● DATA EXTRACT
§ §

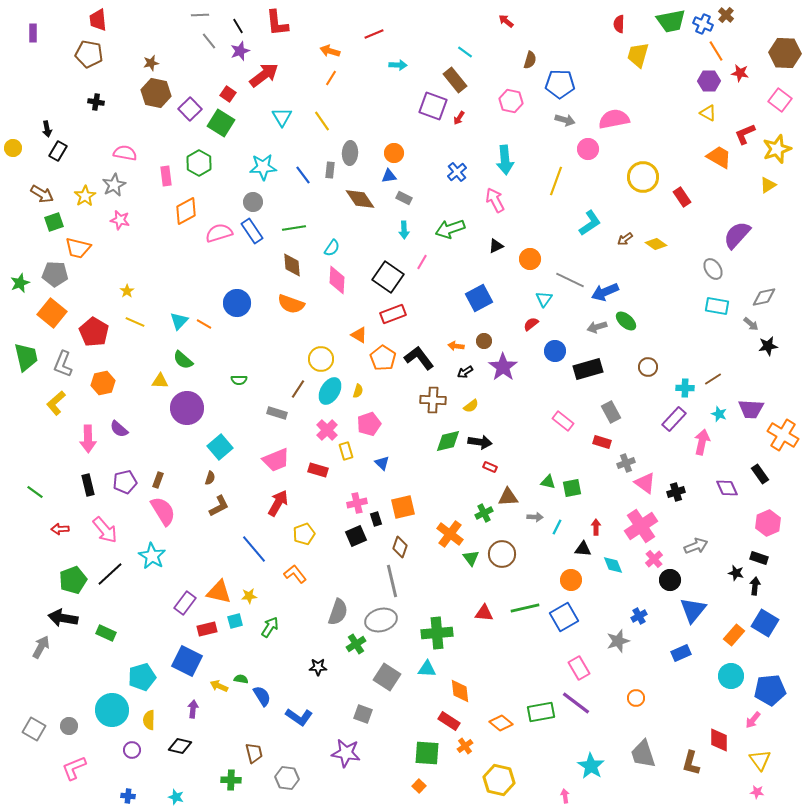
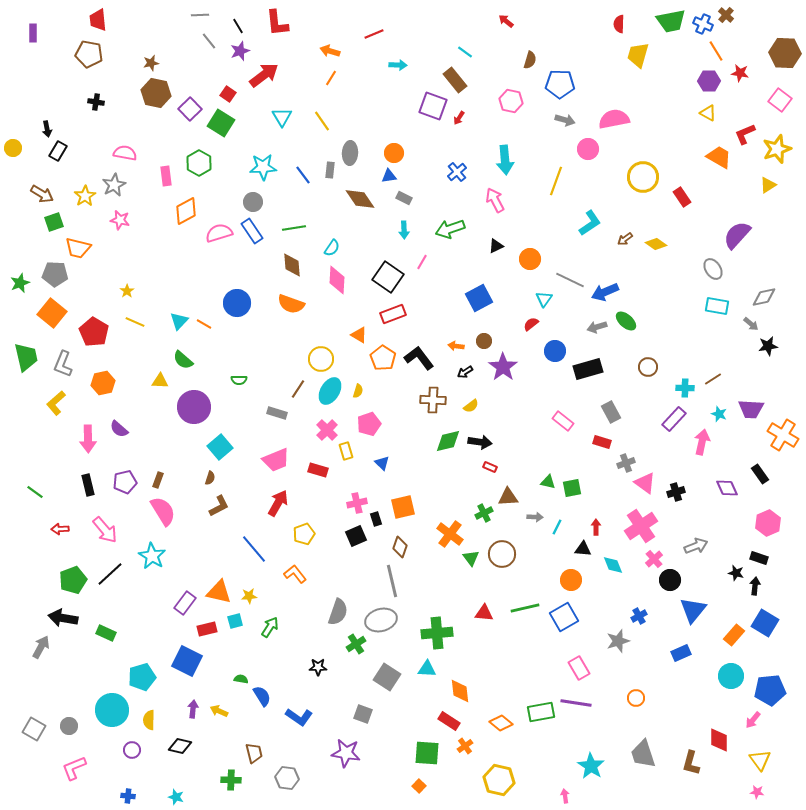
purple circle at (187, 408): moved 7 px right, 1 px up
yellow arrow at (219, 686): moved 25 px down
purple line at (576, 703): rotated 28 degrees counterclockwise
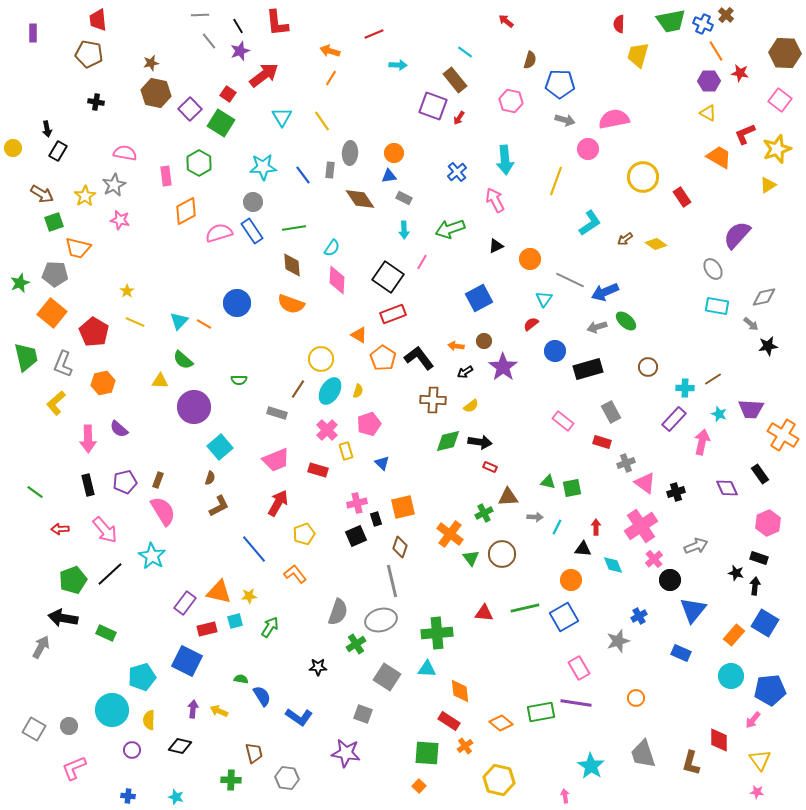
blue rectangle at (681, 653): rotated 48 degrees clockwise
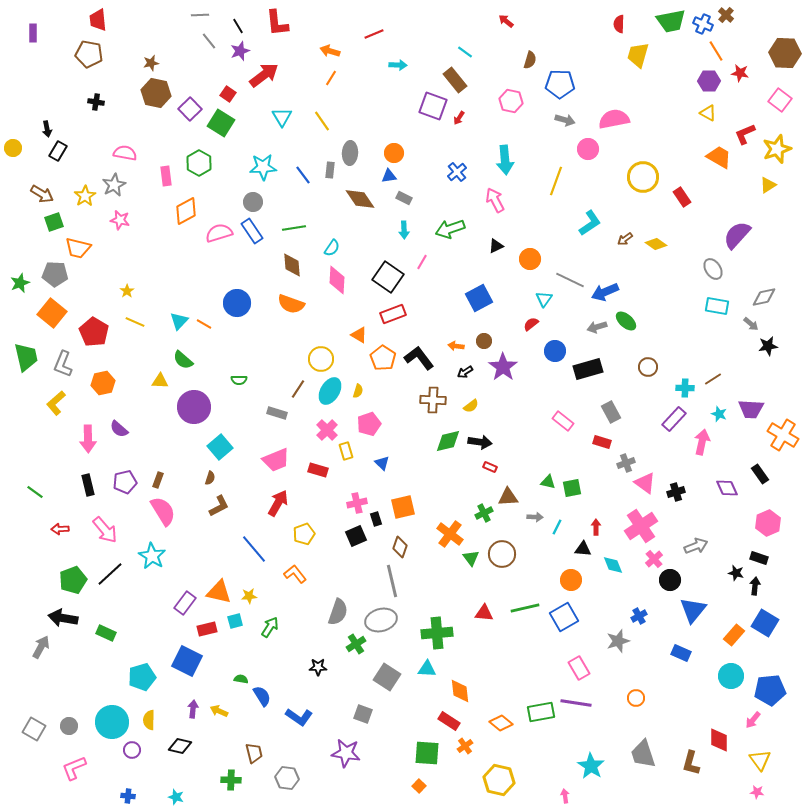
cyan circle at (112, 710): moved 12 px down
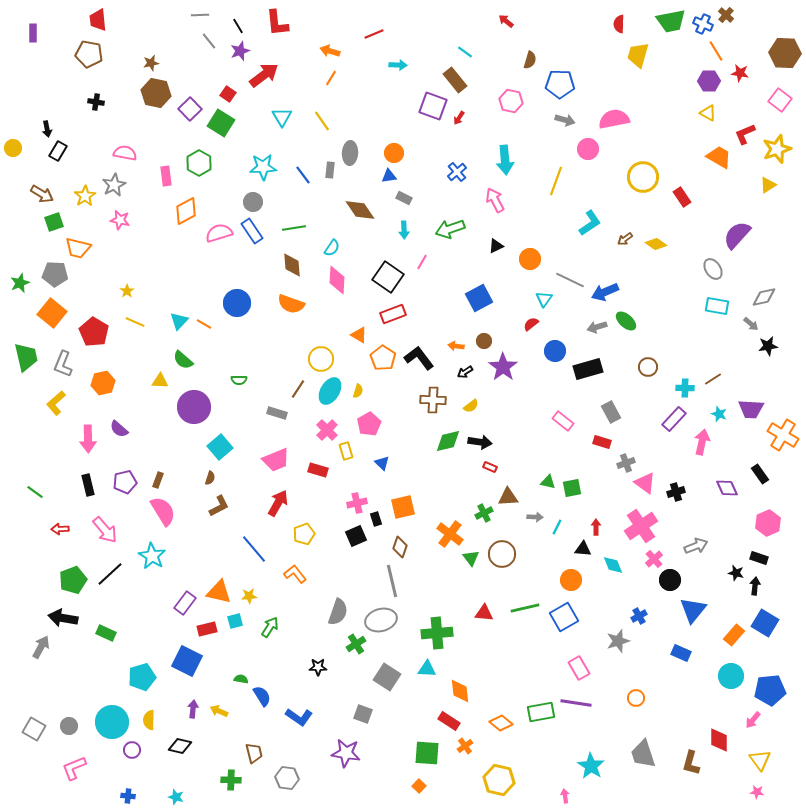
brown diamond at (360, 199): moved 11 px down
pink pentagon at (369, 424): rotated 10 degrees counterclockwise
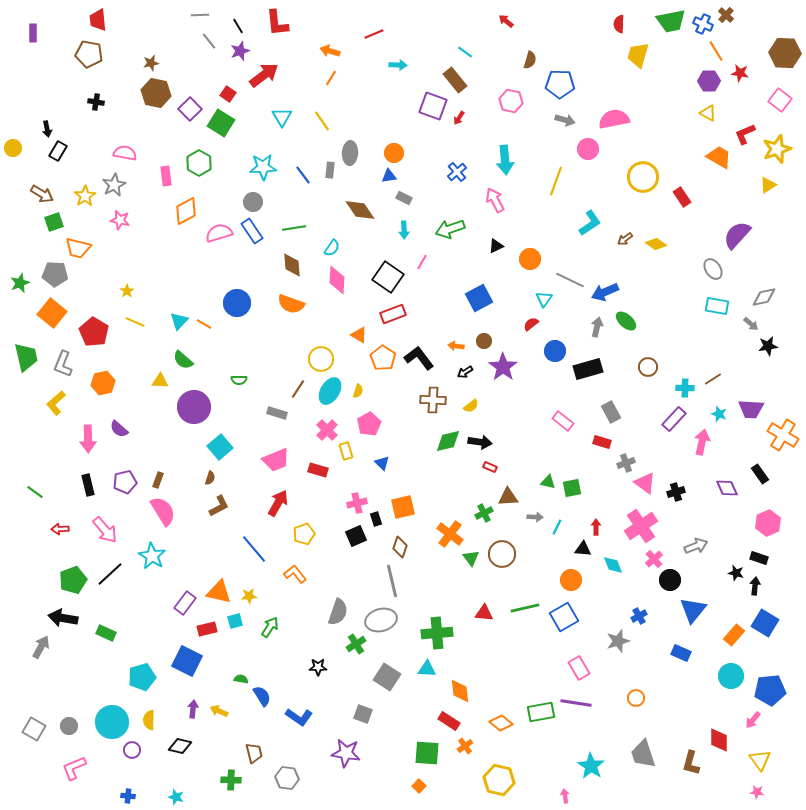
gray arrow at (597, 327): rotated 120 degrees clockwise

§ §

Starting at the line containing "brown diamond at (360, 199): moved 11 px down" and ending at the last line of the listing, convert those lines into a Markdown table with the columns Row and Entry. Leave out the pictures and any blank lines.

● EXERCISE ANSWER
| Row | Entry |
|---|---|
| 1 | brown diamond at (360, 199): moved 11 px down |
| 2 | pink pentagon at (369, 424): rotated 10 degrees counterclockwise |
| 3 | gray arrow at (597, 327): rotated 120 degrees clockwise |